== Stored items ==

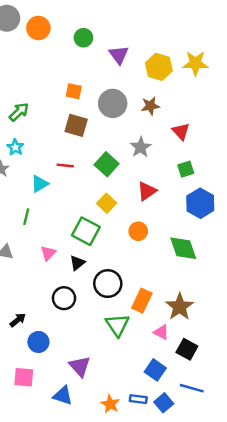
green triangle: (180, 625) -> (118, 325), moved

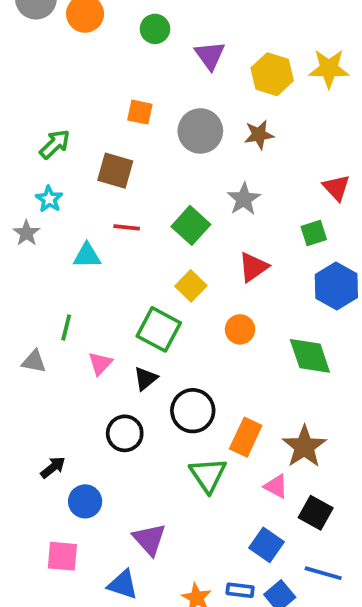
brown square: (76, 125) -> (115, 171), moved
red triangle: (181, 131) -> (336, 188), moved
cyan triangle: (40, 184) -> (87, 256), turned 30
green line: (26, 217) -> (66, 328), moved

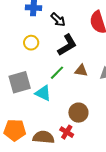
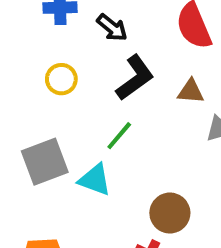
brown triangle: (81, 71) -> (191, 91), moved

== Aim of the exercise ==
Lines of the data that include the string "triangle" are to be counted; report the total by itself.

== Answer ==
4